▶ _Task_
Only the text is wanted; write out each record below exactly and exclude all pictures.

▶ _Supplied entries_
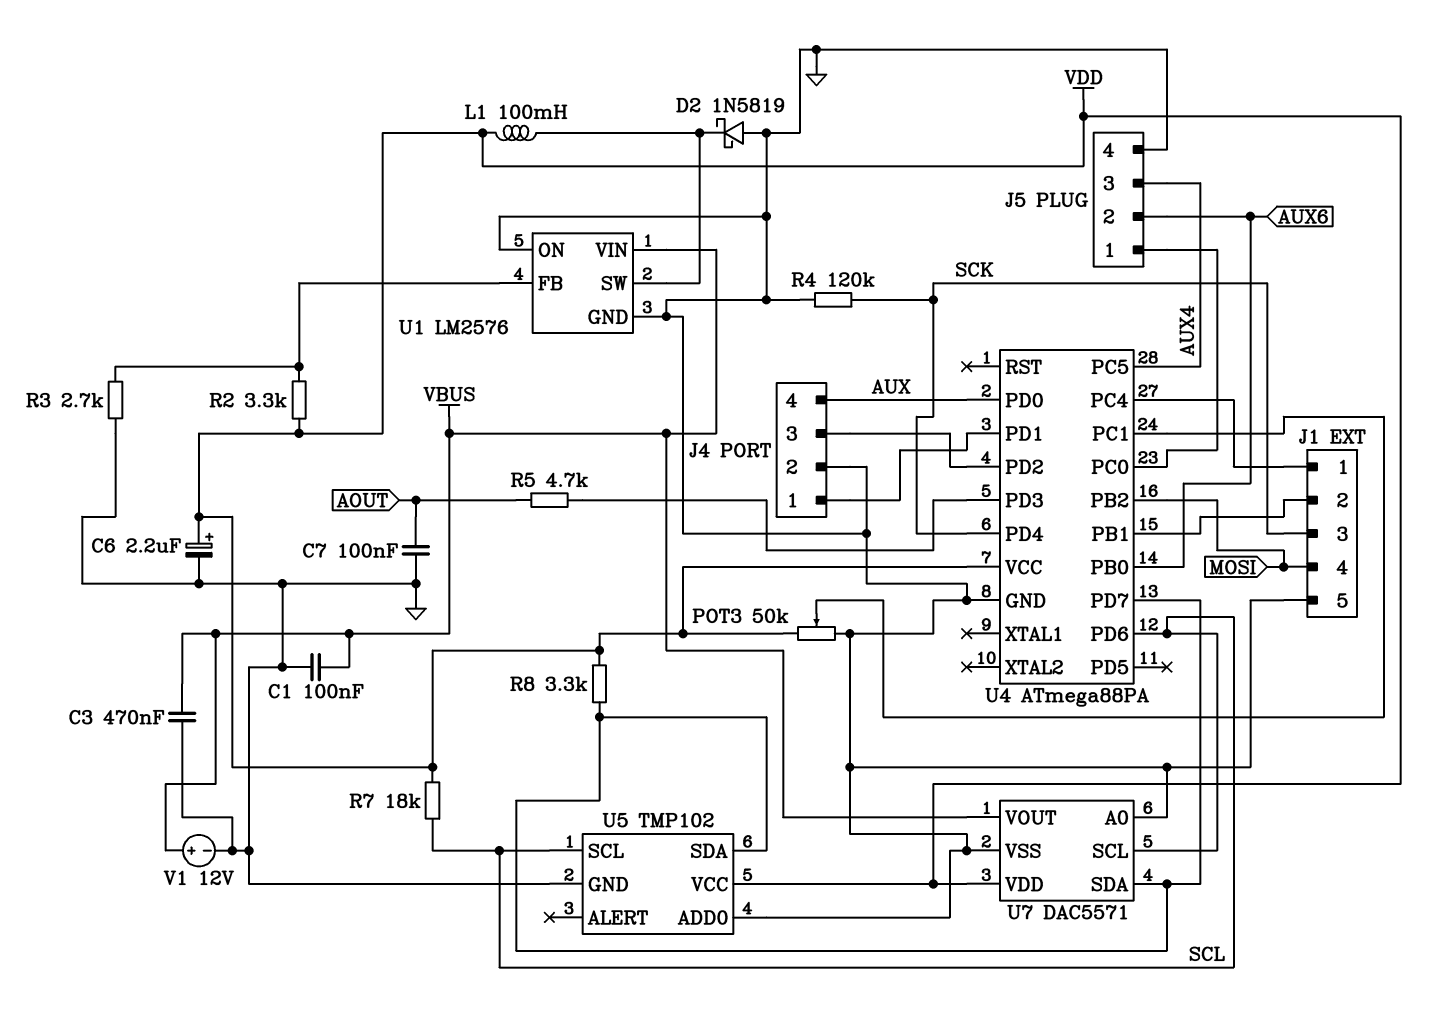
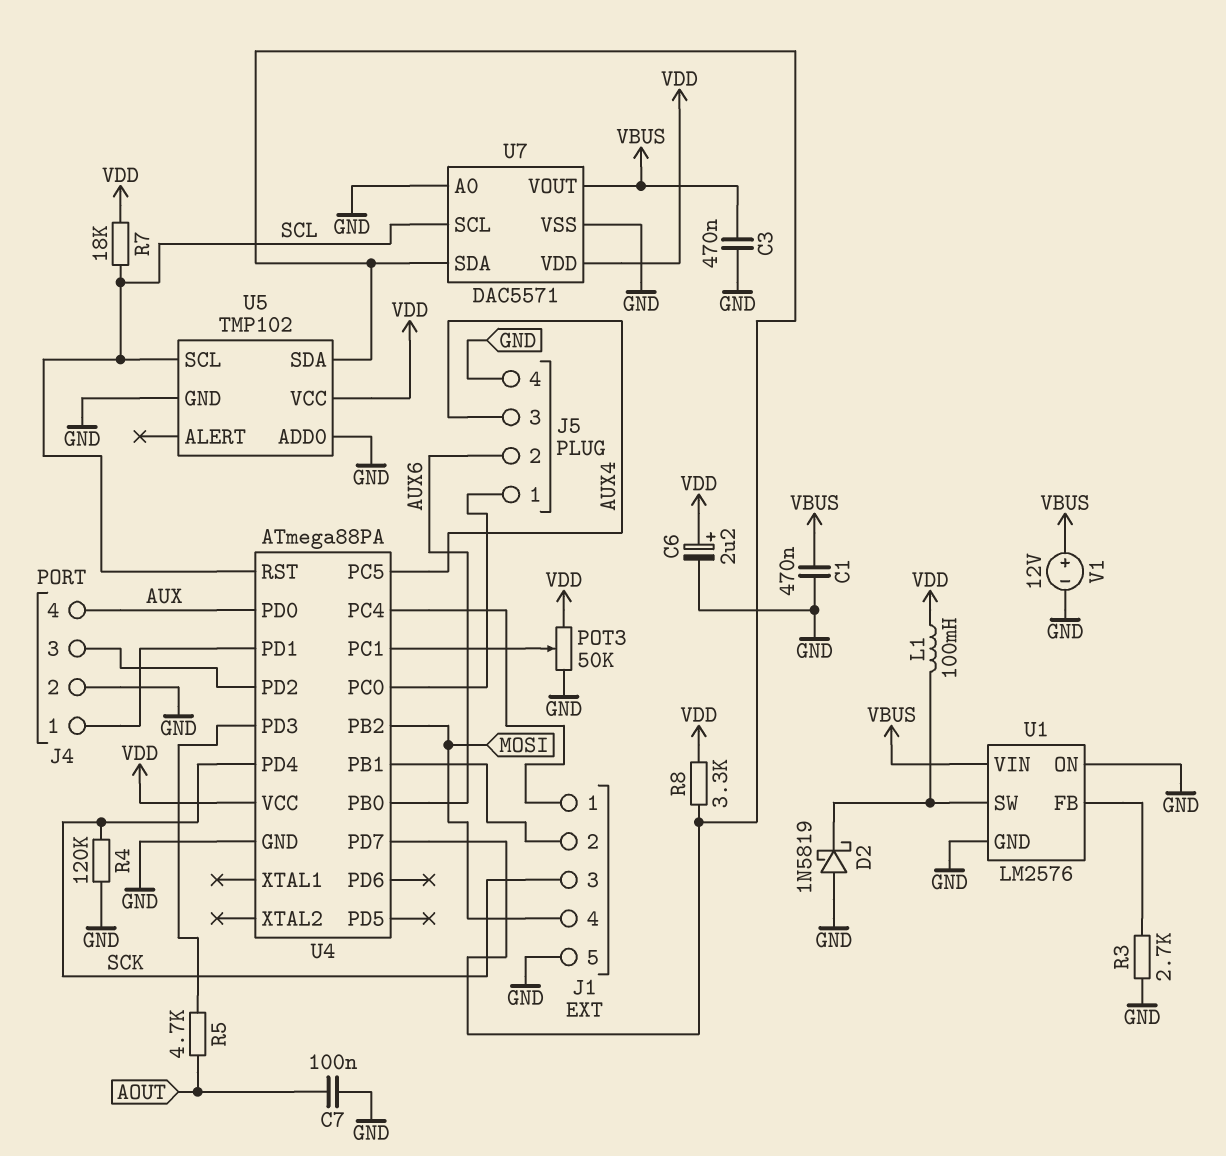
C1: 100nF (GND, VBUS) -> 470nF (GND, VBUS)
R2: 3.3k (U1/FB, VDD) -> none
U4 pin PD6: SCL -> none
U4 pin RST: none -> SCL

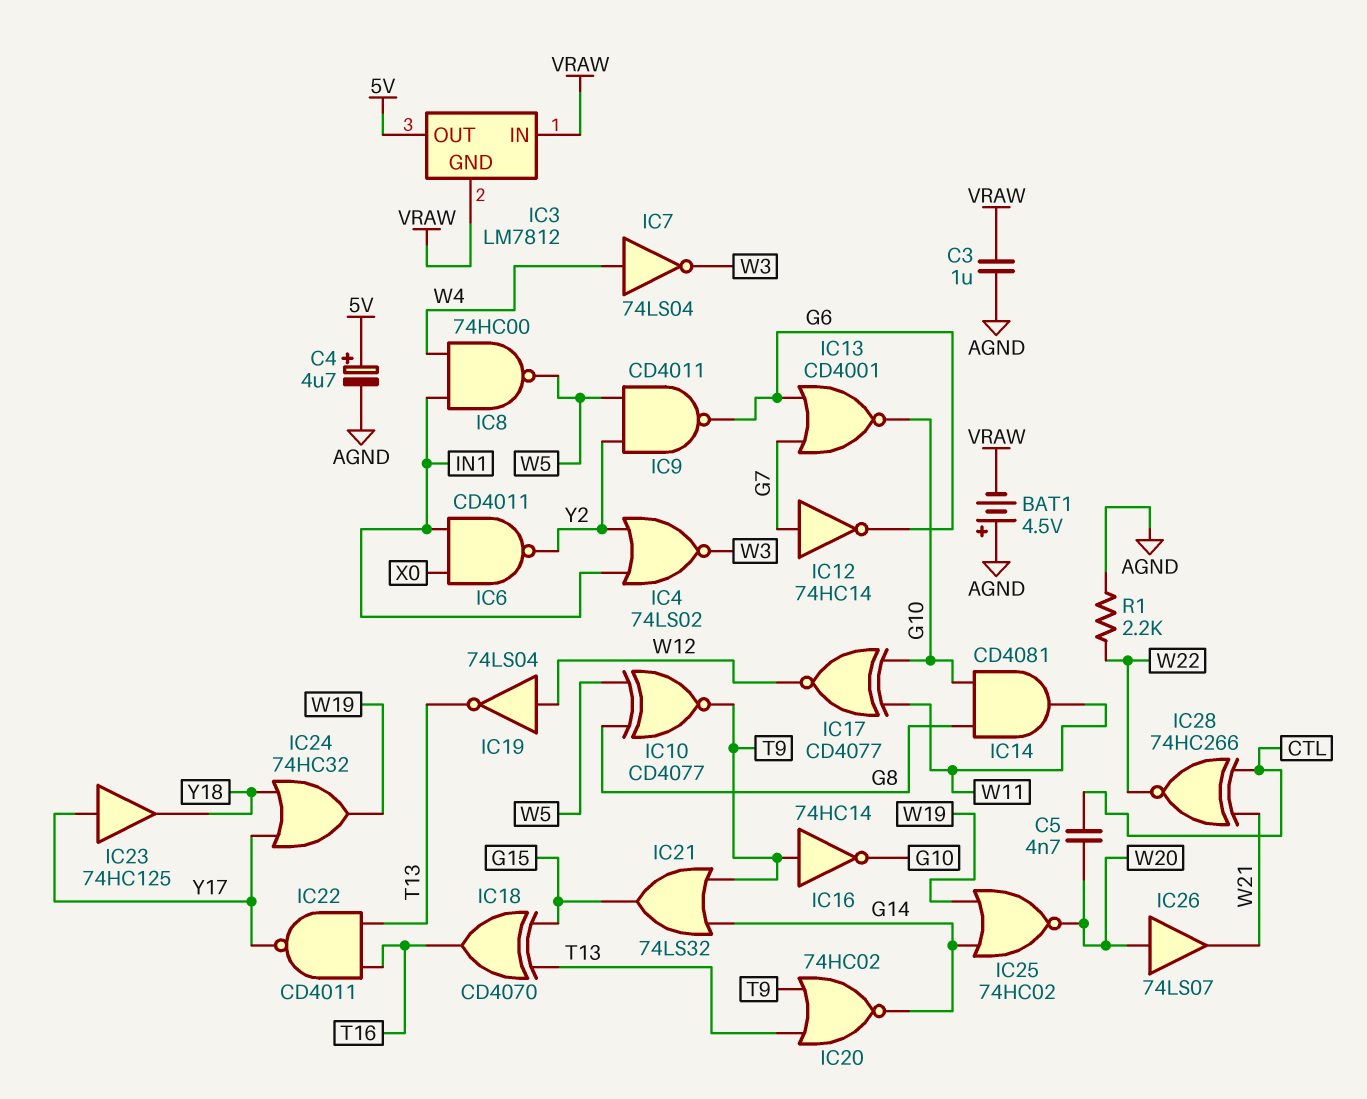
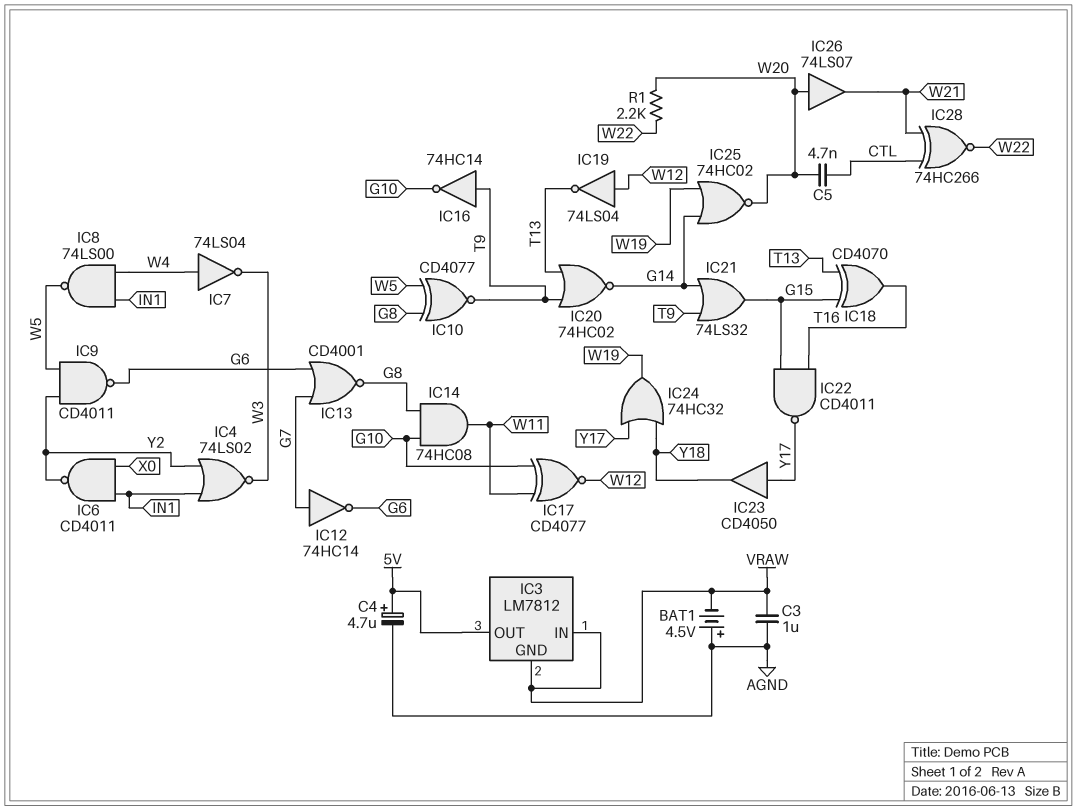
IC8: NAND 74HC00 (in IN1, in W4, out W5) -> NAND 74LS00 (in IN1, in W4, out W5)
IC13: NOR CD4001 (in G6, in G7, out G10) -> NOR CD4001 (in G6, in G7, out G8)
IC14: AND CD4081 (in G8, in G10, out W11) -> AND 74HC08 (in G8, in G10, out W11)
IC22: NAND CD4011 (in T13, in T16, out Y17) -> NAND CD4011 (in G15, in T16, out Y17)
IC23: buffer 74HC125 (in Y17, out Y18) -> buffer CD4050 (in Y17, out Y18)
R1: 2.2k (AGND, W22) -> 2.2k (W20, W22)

▶ _Written solution_
C1: 100nF (GND, VBUS) -> 470nF (GND, VBUS)
R2: 3.3k (U1/FB, VDD) -> none
U4 pin PD6: SCL -> none
U4 pin RST: none -> SCL

IC8: NAND 74HC00 (in IN1, in W4, out W5) -> NAND 74LS00 (in IN1, in W4, out W5)
IC13: NOR CD4001 (in G6, in G7, out G10) -> NOR CD4001 (in G6, in G7, out G8)
IC14: AND CD4081 (in G8, in G10, out W11) -> AND 74HC08 (in G8, in G10, out W11)
IC22: NAND CD4011 (in T13, in T16, out Y17) -> NAND CD4011 (in G15, in T16, out Y17)
IC23: buffer 74HC125 (in Y17, out Y18) -> buffer CD4050 (in Y17, out Y18)
R1: 2.2k (AGND, W22) -> 2.2k (W20, W22)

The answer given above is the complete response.